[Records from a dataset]
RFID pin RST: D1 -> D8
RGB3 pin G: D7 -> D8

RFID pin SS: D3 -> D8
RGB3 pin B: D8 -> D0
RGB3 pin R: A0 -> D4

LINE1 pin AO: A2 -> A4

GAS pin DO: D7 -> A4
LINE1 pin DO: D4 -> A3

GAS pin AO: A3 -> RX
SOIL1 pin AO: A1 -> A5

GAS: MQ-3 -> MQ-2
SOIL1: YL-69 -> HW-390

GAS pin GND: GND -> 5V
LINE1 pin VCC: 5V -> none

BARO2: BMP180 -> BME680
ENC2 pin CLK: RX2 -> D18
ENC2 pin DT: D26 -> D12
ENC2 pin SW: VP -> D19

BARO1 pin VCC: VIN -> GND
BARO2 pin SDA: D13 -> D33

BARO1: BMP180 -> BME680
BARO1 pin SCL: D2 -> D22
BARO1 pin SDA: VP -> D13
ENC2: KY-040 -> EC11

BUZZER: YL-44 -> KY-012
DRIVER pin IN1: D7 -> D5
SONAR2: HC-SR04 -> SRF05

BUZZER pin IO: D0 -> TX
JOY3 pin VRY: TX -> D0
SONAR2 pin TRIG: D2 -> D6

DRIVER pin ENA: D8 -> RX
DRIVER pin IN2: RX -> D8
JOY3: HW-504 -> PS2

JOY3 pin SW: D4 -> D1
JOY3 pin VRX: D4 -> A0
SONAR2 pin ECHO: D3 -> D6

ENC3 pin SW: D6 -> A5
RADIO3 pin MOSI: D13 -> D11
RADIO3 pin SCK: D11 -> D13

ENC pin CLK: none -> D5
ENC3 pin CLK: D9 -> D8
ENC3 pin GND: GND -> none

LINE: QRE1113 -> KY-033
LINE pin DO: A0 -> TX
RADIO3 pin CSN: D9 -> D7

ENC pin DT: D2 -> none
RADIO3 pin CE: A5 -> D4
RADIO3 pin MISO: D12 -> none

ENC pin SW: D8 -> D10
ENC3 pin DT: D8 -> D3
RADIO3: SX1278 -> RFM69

• Exercise description: Keeping each line exactly as it is, retype all of the data.

• Solution to this exercise:
RFID pin RST: D1 -> D8
RGB3 pin G: D7 -> D8

RFID pin SS: D3 -> D8
RGB3 pin B: D8 -> D0
RGB3 pin R: A0 -> D4

LINE1 pin AO: A2 -> A4

GAS pin DO: D7 -> A4
LINE1 pin DO: D4 -> A3

GAS pin AO: A3 -> RX
SOIL1 pin AO: A1 -> A5

GAS: MQ-3 -> MQ-2
SOIL1: YL-69 -> HW-390

GAS pin GND: GND -> 5V
LINE1 pin VCC: 5V -> none

BARO2: BMP180 -> BME680
ENC2 pin CLK: RX2 -> D18
ENC2 pin DT: D26 -> D12
ENC2 pin SW: VP -> D19

BARO1 pin VCC: VIN -> GND
BARO2 pin SDA: D13 -> D33

BARO1: BMP180 -> BME680
BARO1 pin SCL: D2 -> D22
BARO1 pin SDA: VP -> D13
ENC2: KY-040 -> EC11

BUZZER: YL-44 -> KY-012
DRIVER pin IN1: D7 -> D5
SONAR2: HC-SR04 -> SRF05

BUZZER pin IO: D0 -> TX
JOY3 pin VRY: TX -> D0
SONAR2 pin TRIG: D2 -> D6

DRIVER pin ENA: D8 -> RX
DRIVER pin IN2: RX -> D8
JOY3: HW-504 -> PS2

JOY3 pin SW: D4 -> D1
JOY3 pin VRX: D4 -> A0
SONAR2 pin ECHO: D3 -> D6

ENC3 pin SW: D6 -> A5
RADIO3 pin MOSI: D13 -> D11
RADIO3 pin SCK: D11 -> D13

ENC pin CLK: none -> D5
ENC3 pin CLK: D9 -> D8
ENC3 pin GND: GND -> none

LINE: QRE1113 -> KY-033
LINE pin DO: A0 -> TX
RADIO3 pin CSN: D9 -> D7

ENC pin DT: D2 -> none
RADIO3 pin CE: A5 -> D4
RADIO3 pin MISO: D12 -> none

ENC pin SW: D8 -> D10
ENC3 pin DT: D8 -> D3
RADIO3: SX1278 -> RFM69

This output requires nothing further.